BEGIN RAW DATA

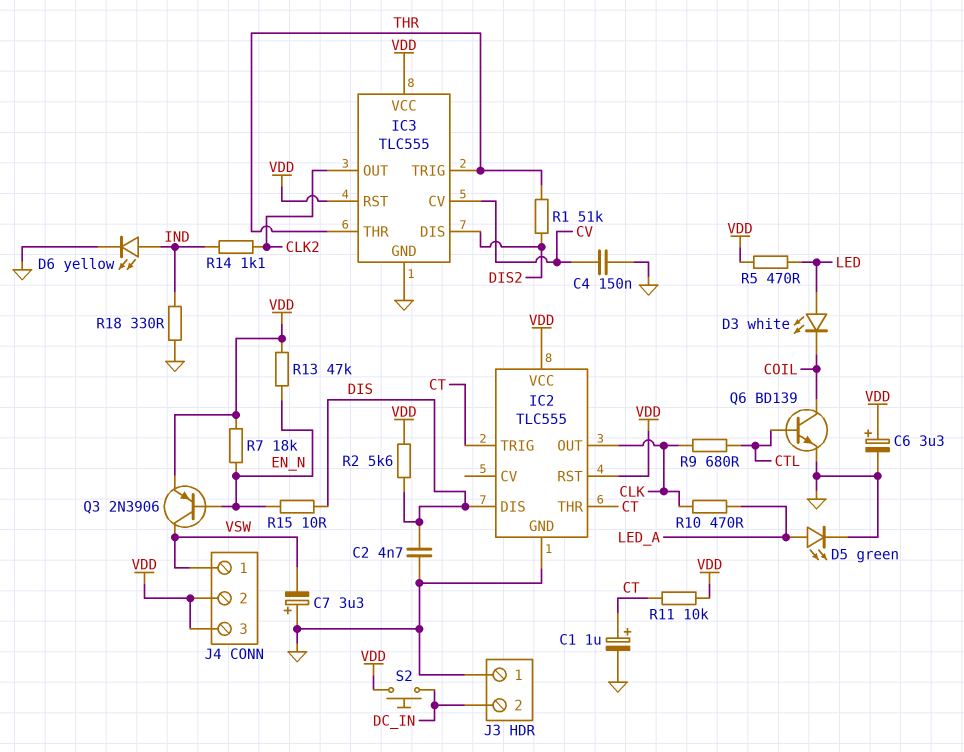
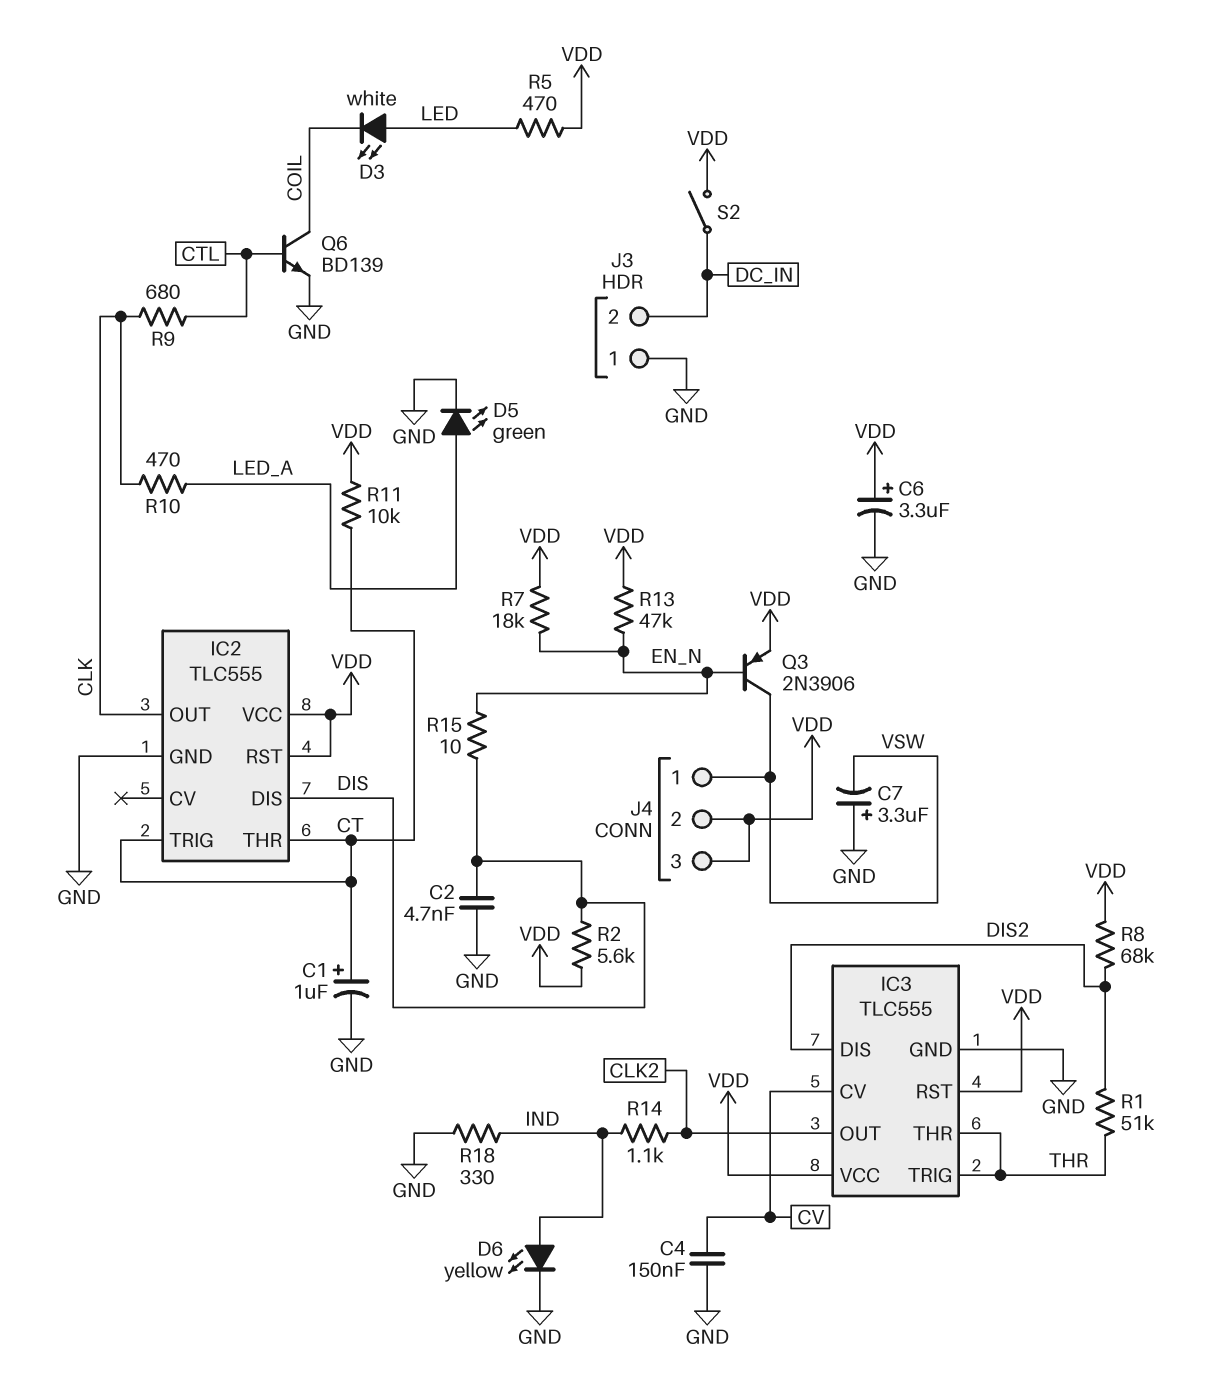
R8: none -> 68k (DIS2, VDD)
S2: button (DC_IN, VDD) -> switch (DC_IN, VDD)

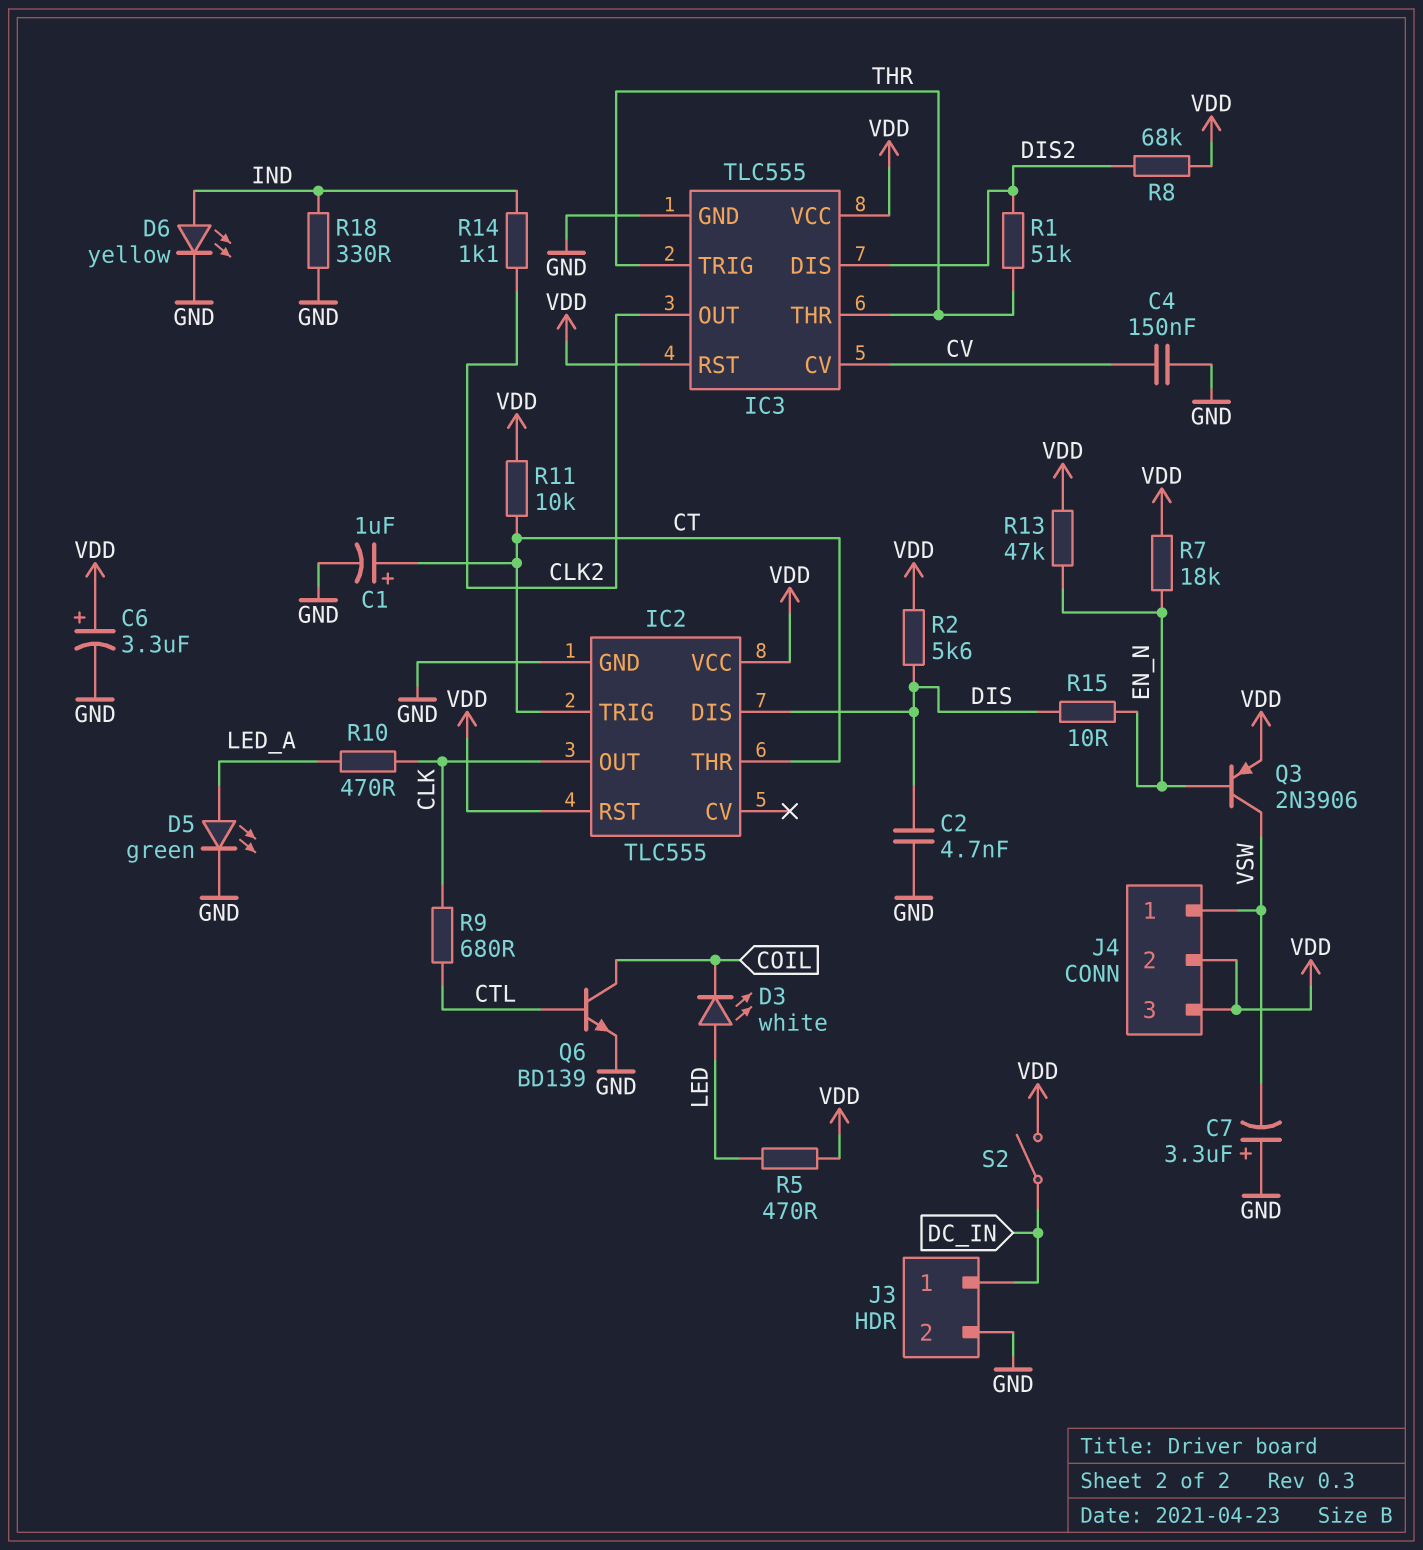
J3 pin 1: GND -> DC_IN
J3 pin 2: DC_IN -> GND

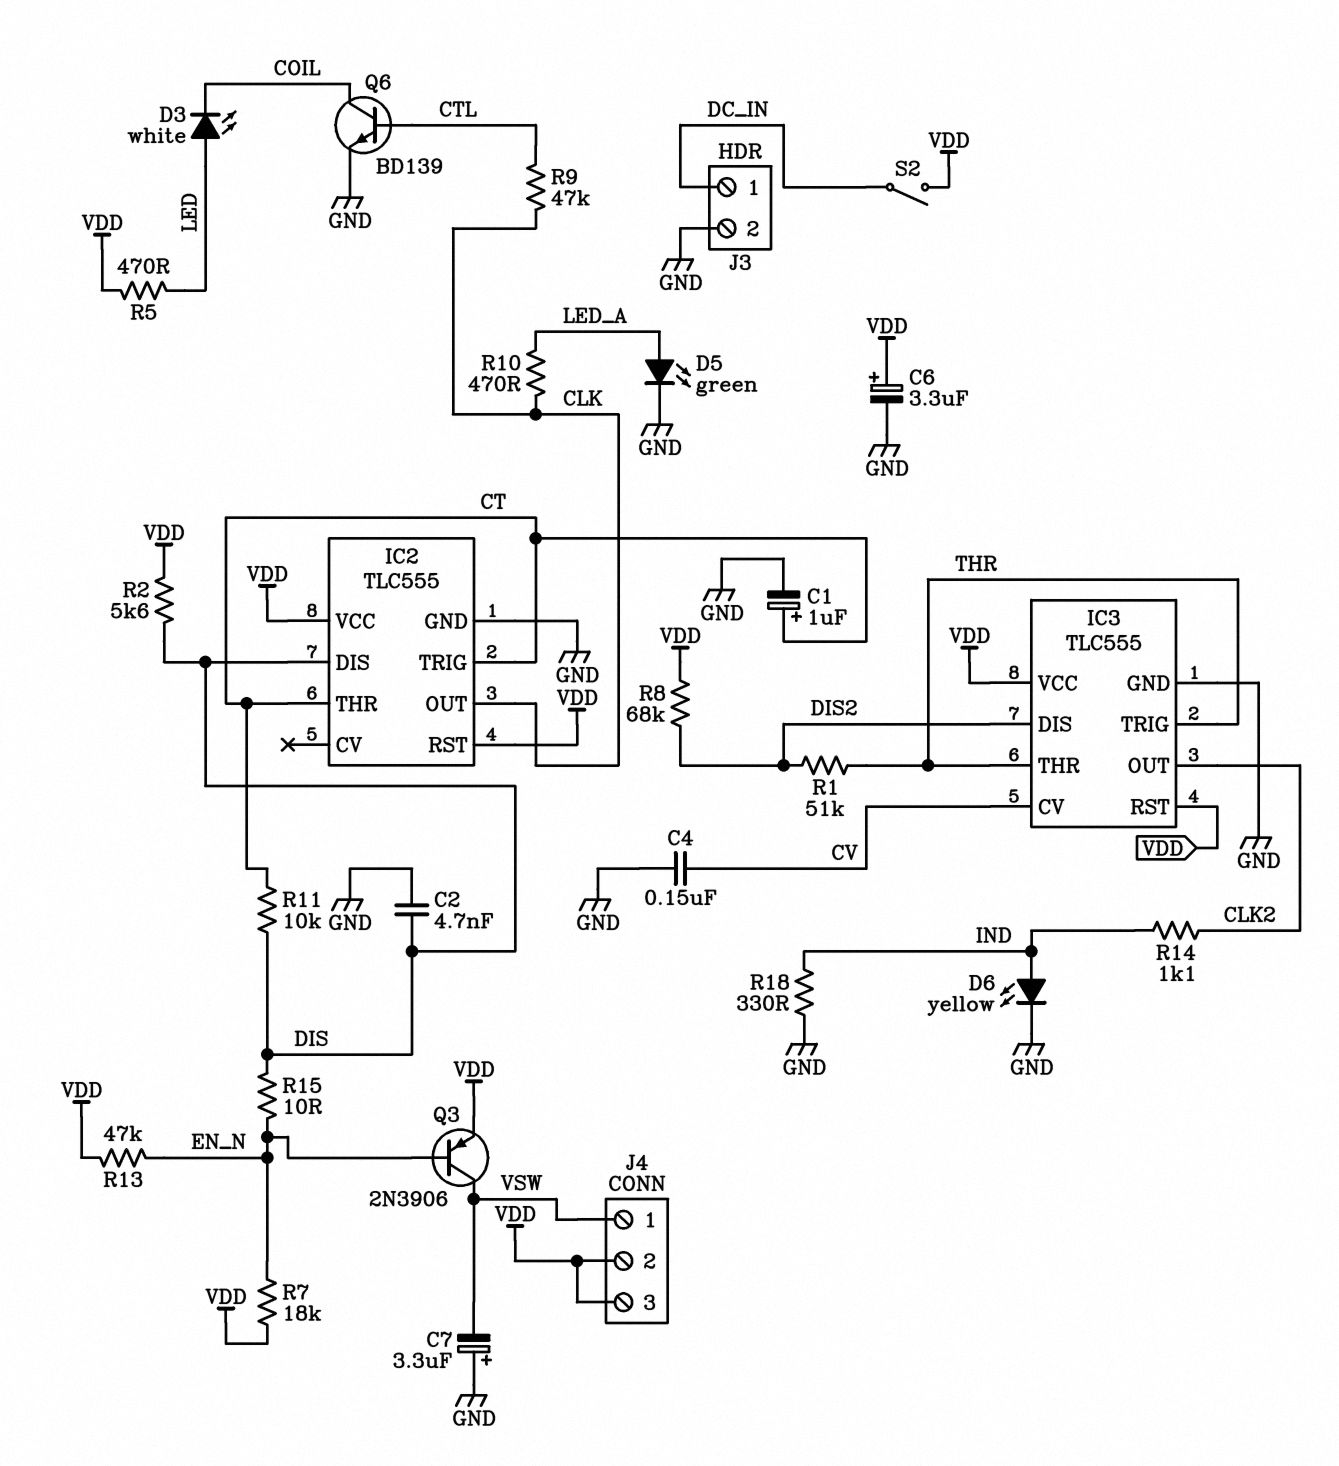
R9: 680 (CLK, CTL) -> 47k (CLK, CTL)
R11: 10k (CT, VDD) -> 10k (CT, DIS)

END RAW DATA

• WORK TO COMPLETE: Send back the listing exactly as it stands. Do not include the pictures.

• THE COMPLETED TASK:
R8: none -> 68k (DIS2, VDD)
S2: button (DC_IN, VDD) -> switch (DC_IN, VDD)

J3 pin 1: GND -> DC_IN
J3 pin 2: DC_IN -> GND

R9: 680 (CLK, CTL) -> 47k (CLK, CTL)
R11: 10k (CT, VDD) -> 10k (CT, DIS)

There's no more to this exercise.